### Provided material
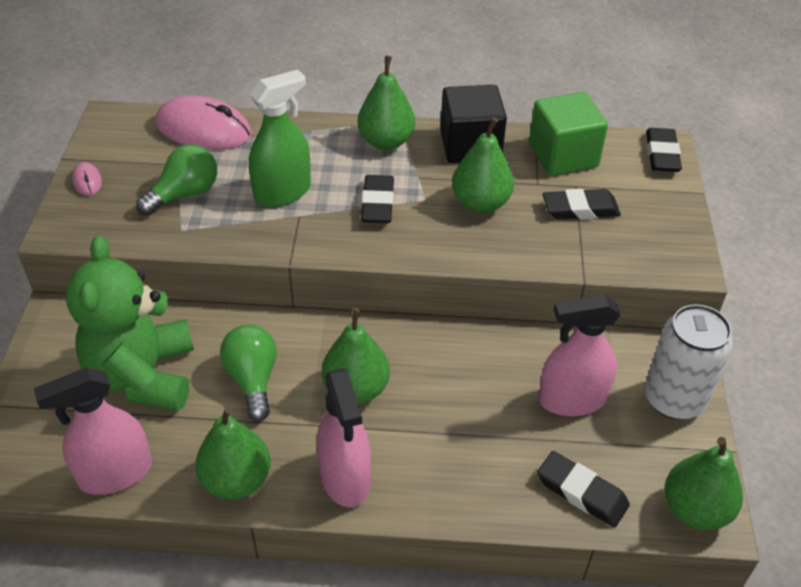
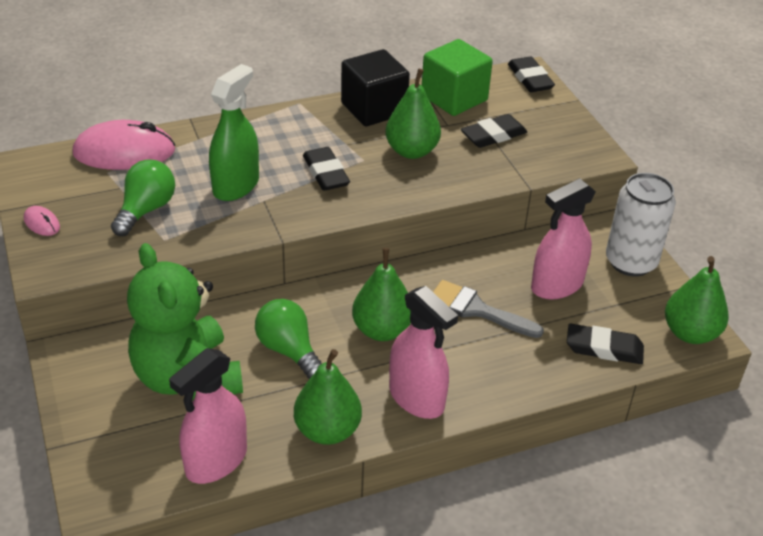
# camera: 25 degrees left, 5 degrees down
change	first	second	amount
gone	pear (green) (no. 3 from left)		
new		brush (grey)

### What to work on
Which lines in the data hold the string "left"? Copy each of them.

### Answer to the problem
# camera: 25 degrees left, 5 degrees down
gone	pear (green) (no. 3 from left)		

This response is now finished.